[[ DATA EXTRACT, beginning ]]

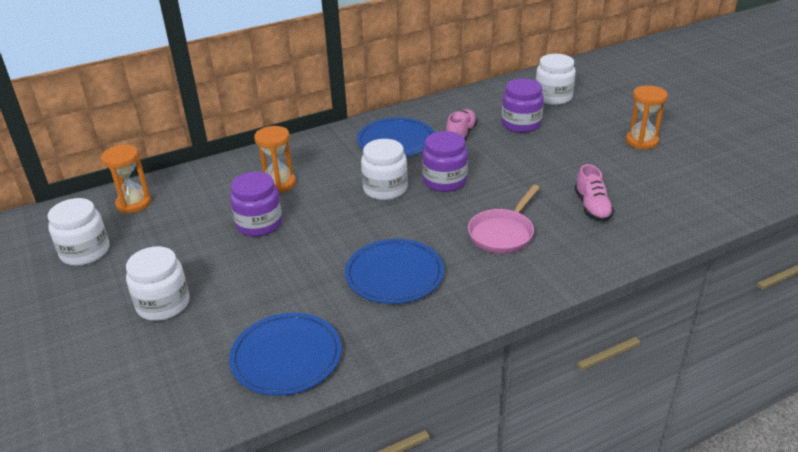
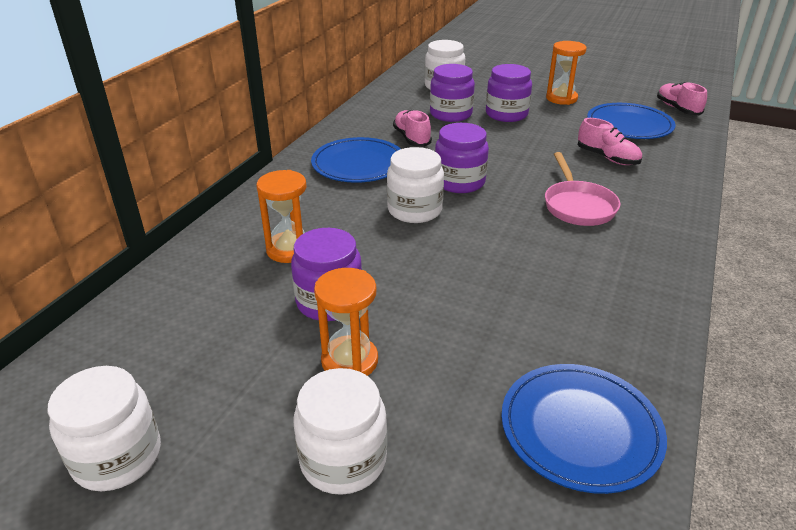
camera: 40 degrees left, 0 degrees up
(134, 203) = (112, 355): orange hourglass -> orange hourglass (349, 361)
(394, 275) = (548, 285): blue plate -> blue plate (629, 125)
(567, 139) = (506, 114): none -> purple jar
(743, 189) = (677, 109): none -> pink shoe

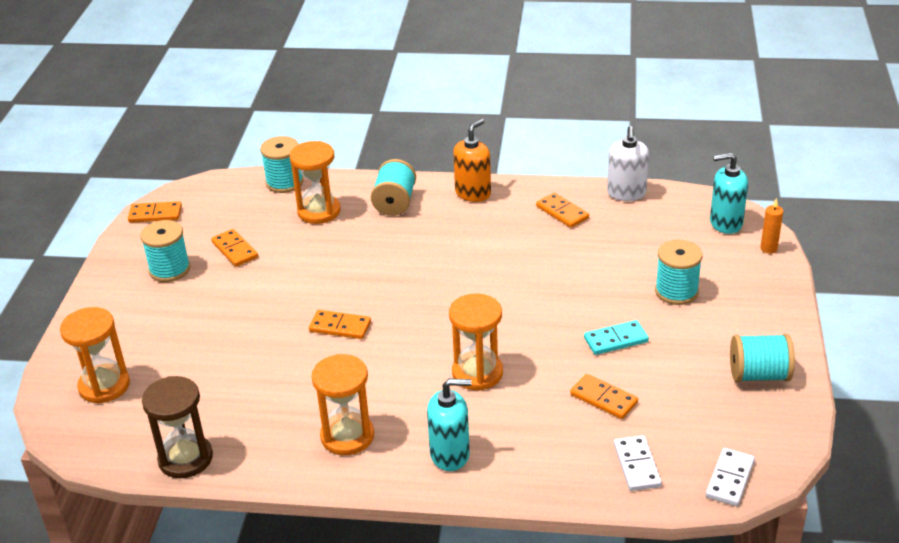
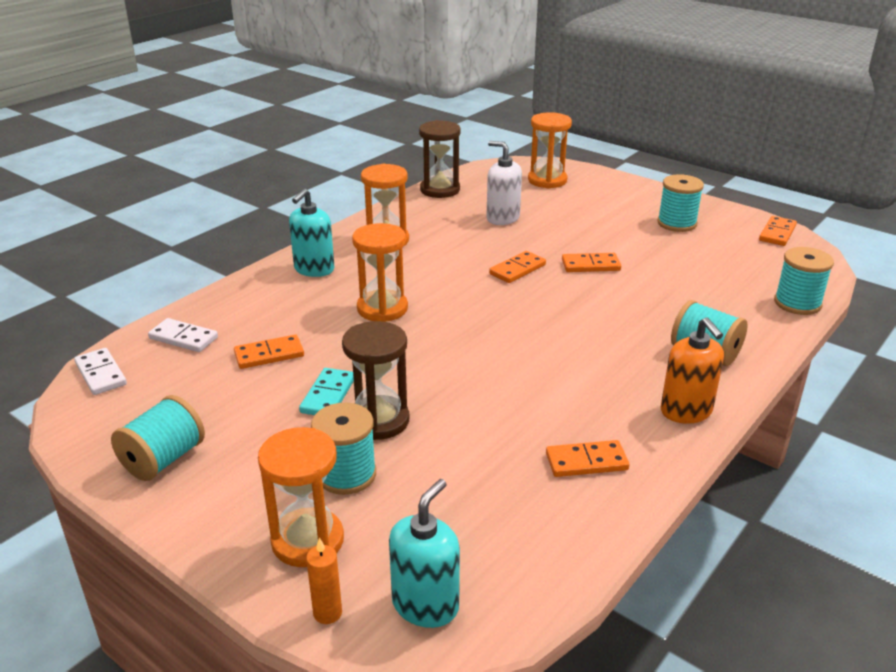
camera: 120 degrees right, 5 degrees down
(234, 250) = (683, 253): orange domino -> orange domino (590, 265)
(319, 211) = (721, 307): orange hourglass -> orange hourglass (307, 540)
(615, 304) = (379, 420): none -> brown hourglass
(626, 193) = (585, 542): white soap dispenser -> white soap dispenser (502, 218)

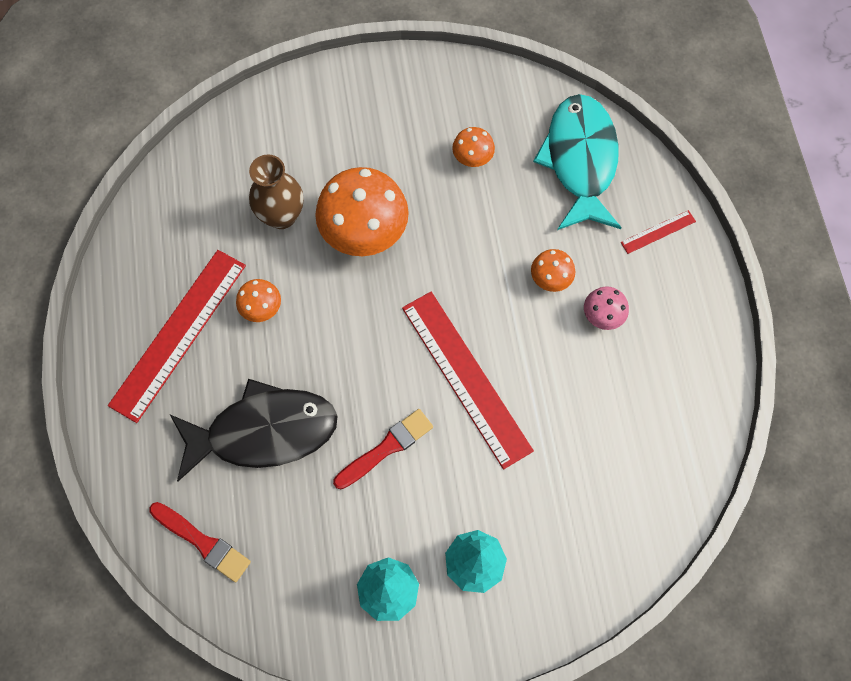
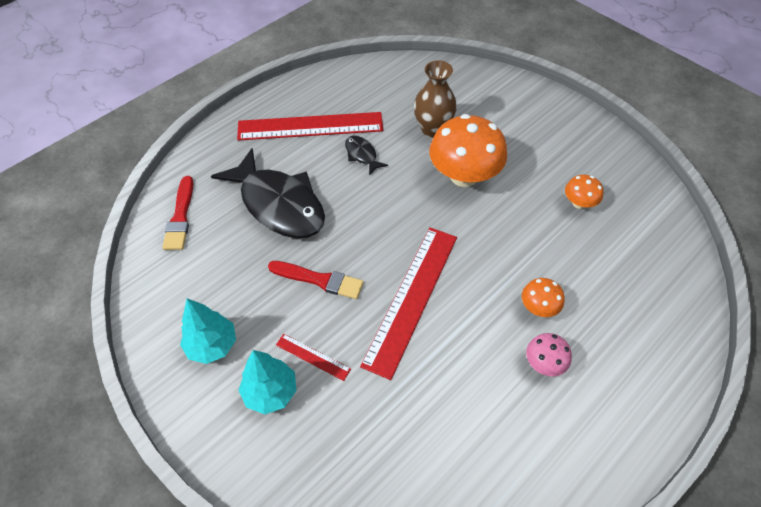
camera: 55 degrees right, 15 degrees down
(261, 308) = (362, 155): orange mushroom -> black fish
(580, 161) = (650, 270): turquoise fish -> none
(658, 232) = (653, 362): red ruler -> red ruler (313, 357)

[[ DATA EXTRACT, end ]]

TASK DETAILS: Go line by line through the material and count the lines holding the word "camera". State only the total.

SOLUTION FOR THIS TASK: 3